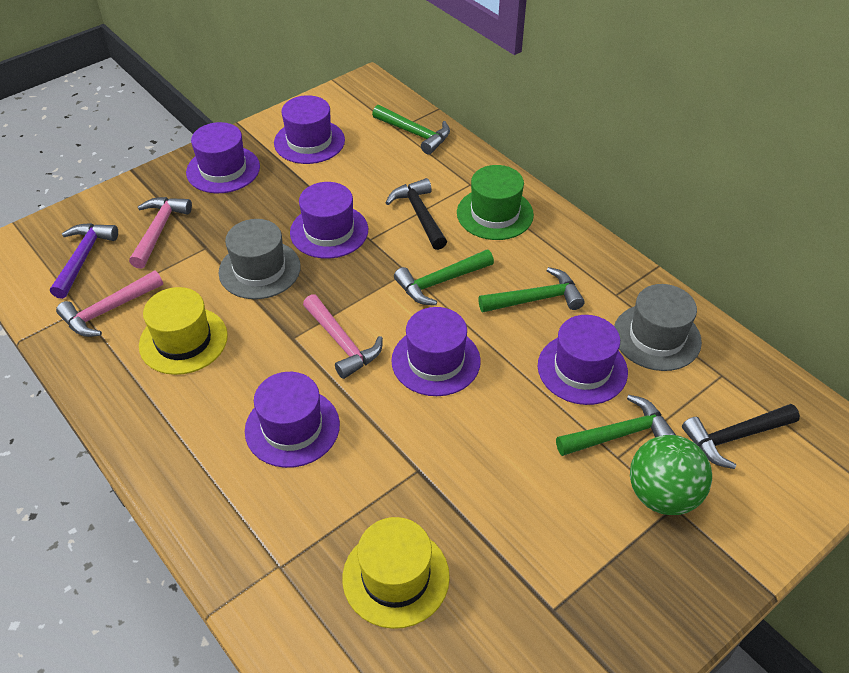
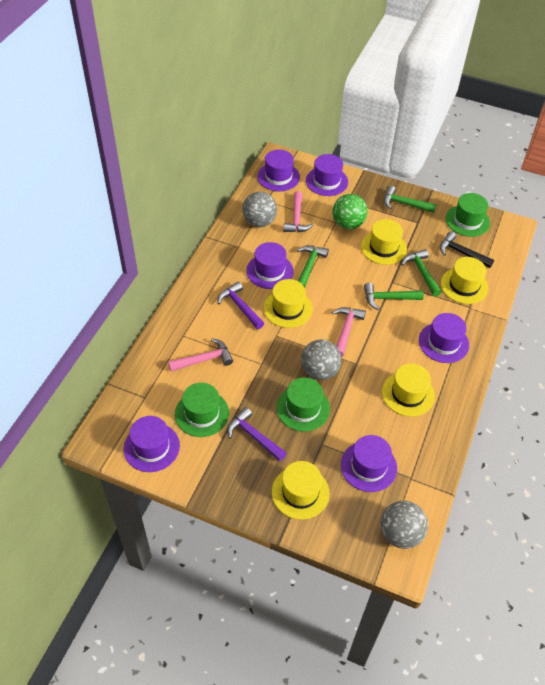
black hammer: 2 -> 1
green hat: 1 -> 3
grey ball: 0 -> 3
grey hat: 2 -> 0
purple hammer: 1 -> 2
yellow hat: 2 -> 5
----------------------------------------
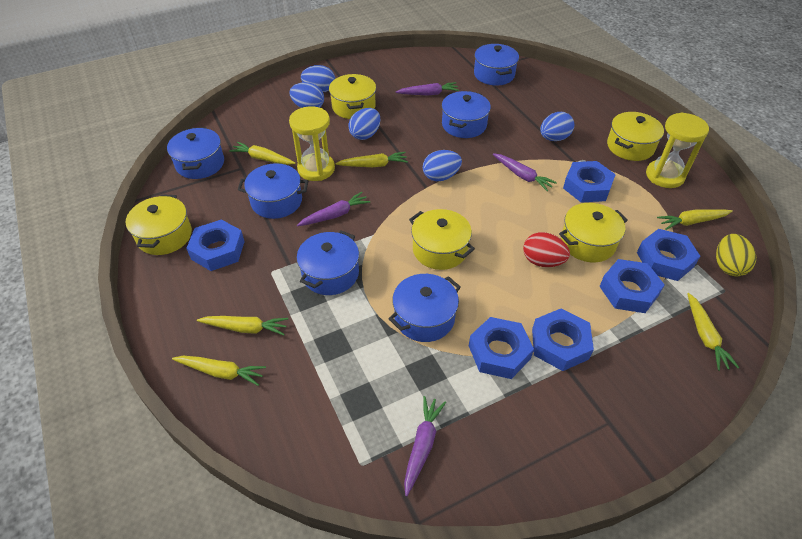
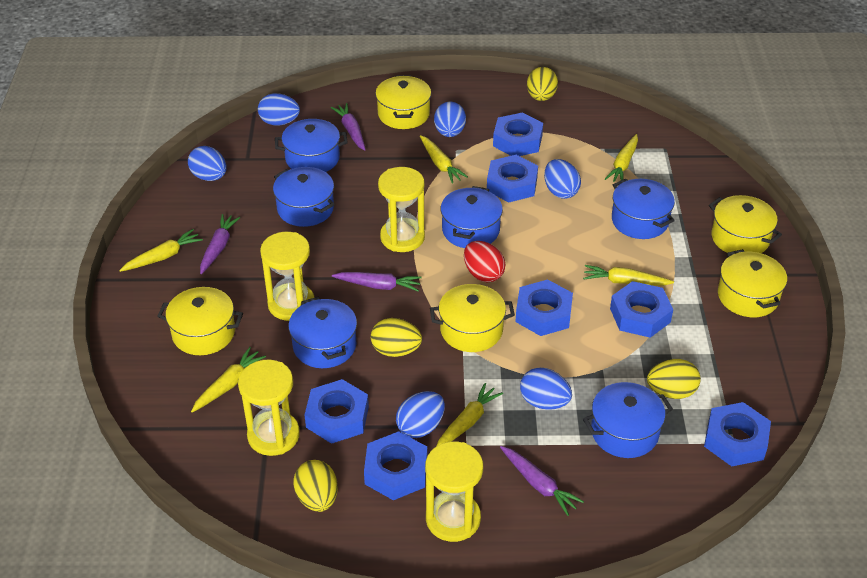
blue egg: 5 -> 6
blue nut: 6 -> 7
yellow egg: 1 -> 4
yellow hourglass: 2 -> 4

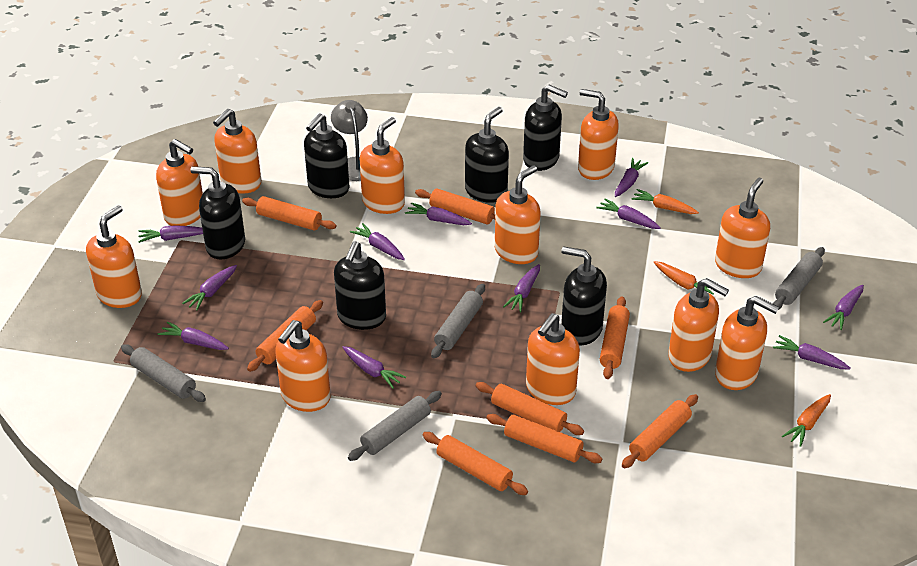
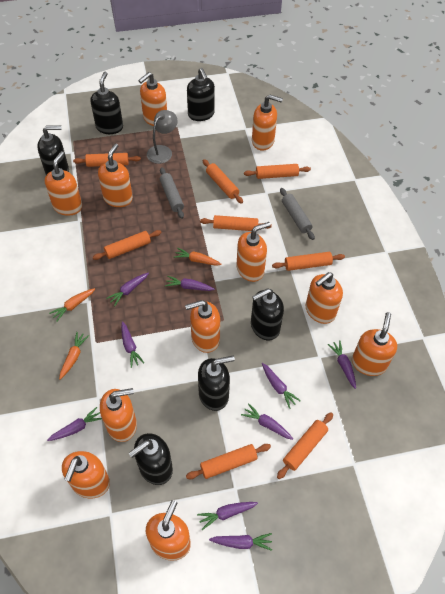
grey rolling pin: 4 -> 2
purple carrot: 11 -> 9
----------------------------------------
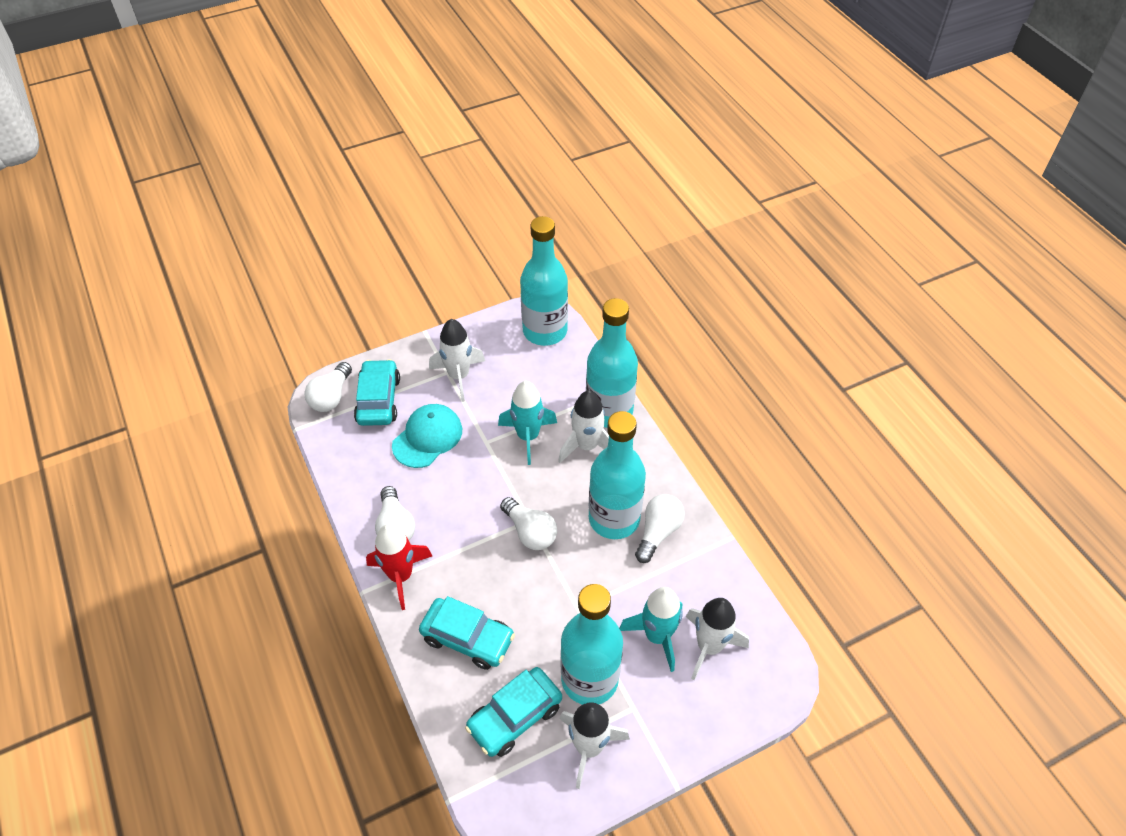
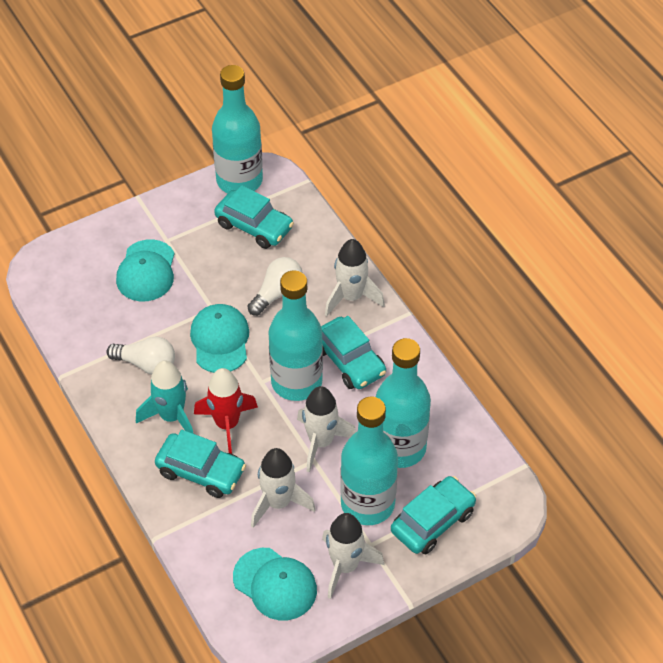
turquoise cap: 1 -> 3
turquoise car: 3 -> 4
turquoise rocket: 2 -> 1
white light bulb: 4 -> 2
----------------------------------------
### What you need to do
Exactly the lines above from the one with "black hammer: 2 -> 1" to the one with "yellow hat: 2 -> 5", both included, are to be quoted; leave the rest out.

### Solution to this exercise
black hammer: 2 -> 1
green hat: 1 -> 3
grey ball: 0 -> 3
grey hat: 2 -> 0
purple hammer: 1 -> 2
yellow hat: 2 -> 5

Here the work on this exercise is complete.